§ **Problem to solve**:
The entries that follow contain images, which should be left out; output everything else exactly.

##############################

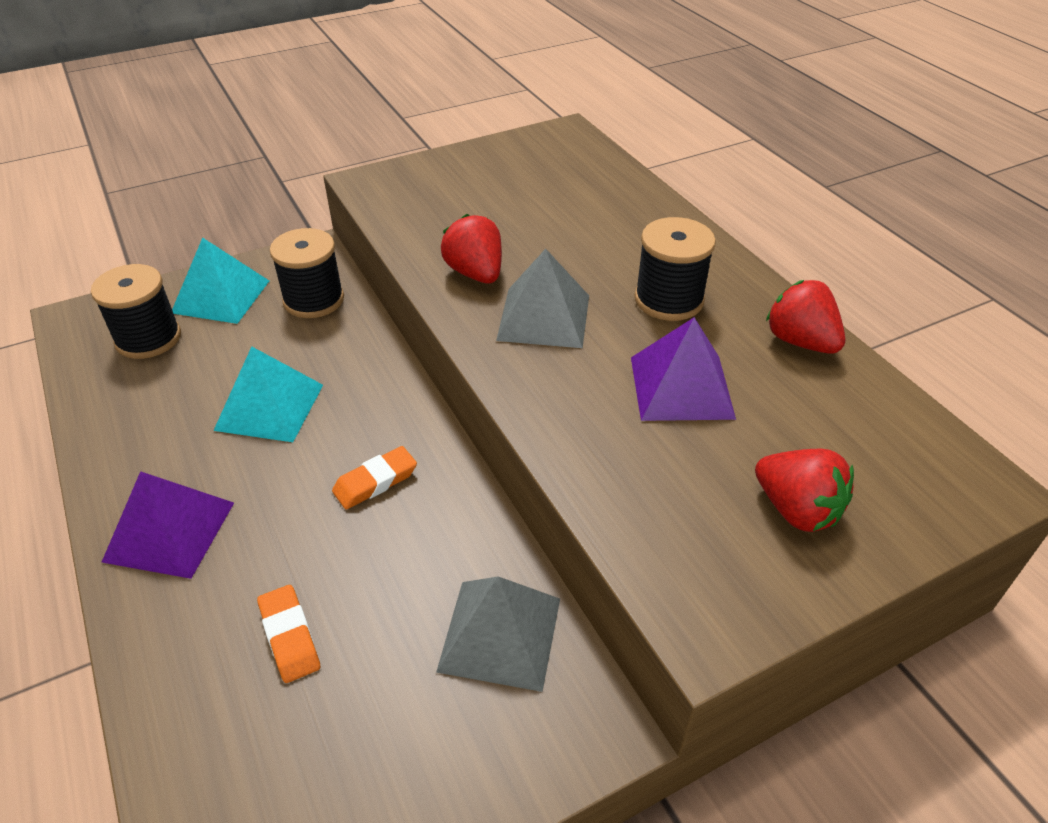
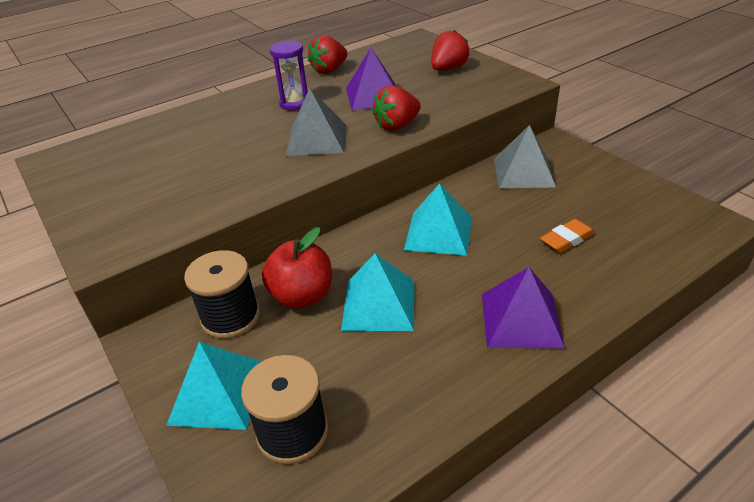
camera: 95 degrees left, 5 degrees down
(317, 348) = (302, 296): none -> red apple
(375, 482) = (438, 233): orange eraser -> turquoise pyramid
(475, 273) = (266, 171): red strawberry -> red strawberry (397, 126)
(669, 300) = (295, 103): black spool -> purple hourglass

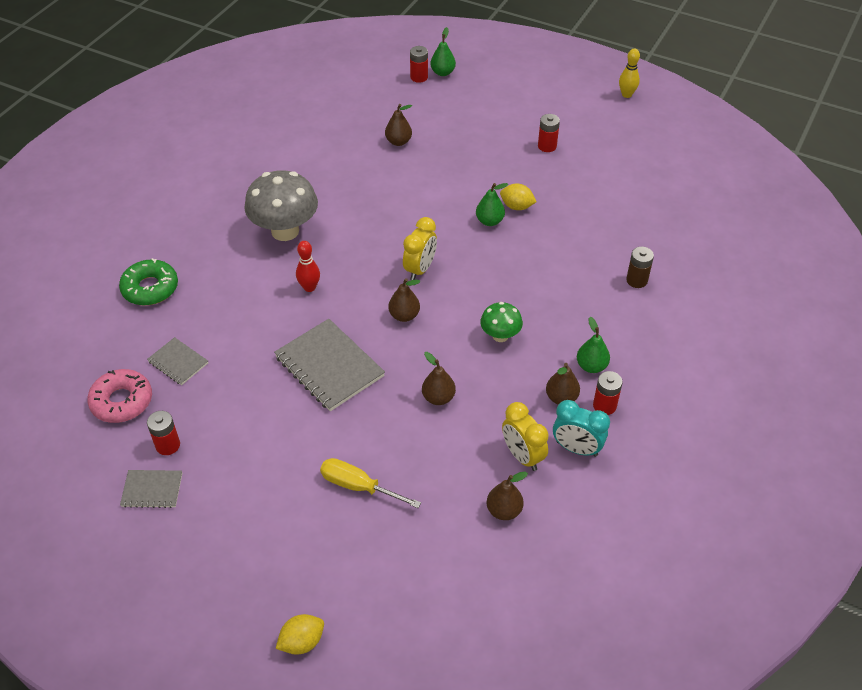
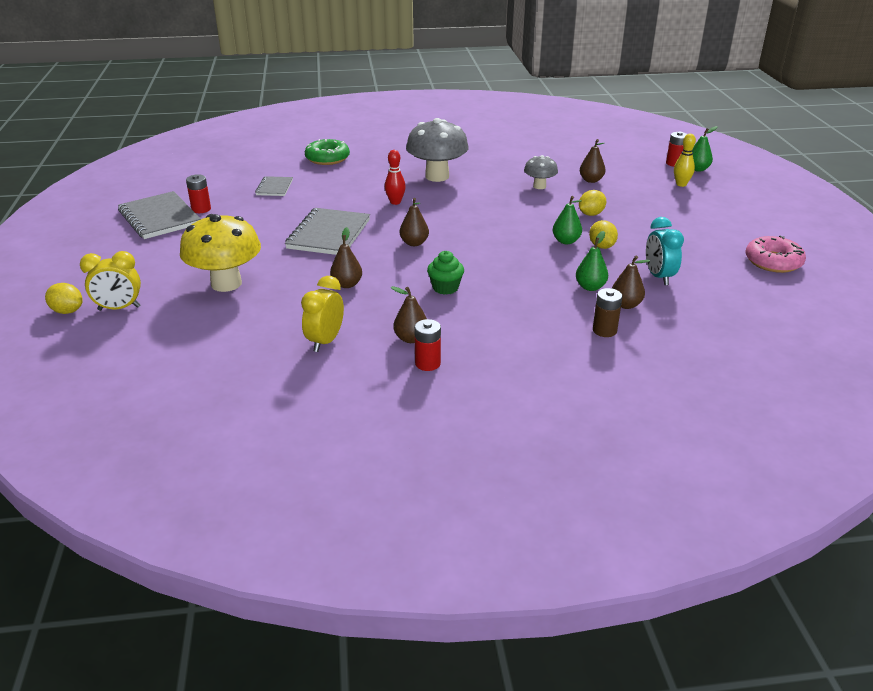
camera: 55 degrees right, 15 degrees down
(122, 401) = (223, 184): pink donut -> pink donut (773, 262)
(152, 490) = (160, 218): grey notebook -> grey notebook, size x1.86
(359, 486) = (226, 283): yellow screwdriver -> yellow mushroom
(377, 178) = (539, 186): none -> grey mushroom
(420, 269) = (470, 232): yellow clock -> yellow clock (119, 308)
(458, 179) = (591, 214): none -> yellow lemon
(500, 336) = (445, 288): green mushroom -> green cupcake
(504, 510) = (258, 352): brown pear -> brown pear (626, 305)
(547, 146) = (696, 235): red battery -> none
(576, 448) = (361, 365): turquoise clock -> turquoise clock (659, 277)
(591, 366) = (466, 341): green pear -> green pear (590, 287)
(626, 94) = (835, 248): yellow bowling pin -> yellow bowling pin (681, 184)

##############################

§ **Expected answer**:
camera: 95 degrees left, 5 degrees down
(317, 348) = (302, 296): none -> red apple
(375, 482) = (438, 233): orange eraser -> turquoise pyramid
(475, 273) = (266, 171): red strawberry -> red strawberry (397, 126)
(669, 300) = (295, 103): black spool -> purple hourglass

camera: 55 degrees right, 15 degrees down
(122, 401) = (223, 184): pink donut -> pink donut (773, 262)
(152, 490) = (160, 218): grey notebook -> grey notebook, size x1.86
(359, 486) = (226, 283): yellow screwdriver -> yellow mushroom
(377, 178) = (539, 186): none -> grey mushroom
(420, 269) = (470, 232): yellow clock -> yellow clock (119, 308)
(458, 179) = (591, 214): none -> yellow lemon
(500, 336) = (445, 288): green mushroom -> green cupcake
(504, 510) = (258, 352): brown pear -> brown pear (626, 305)
(547, 146) = (696, 235): red battery -> none
(576, 448) = (361, 365): turquoise clock -> turquoise clock (659, 277)
(591, 366) = (466, 341): green pear -> green pear (590, 287)
(626, 94) = (835, 248): yellow bowling pin -> yellow bowling pin (681, 184)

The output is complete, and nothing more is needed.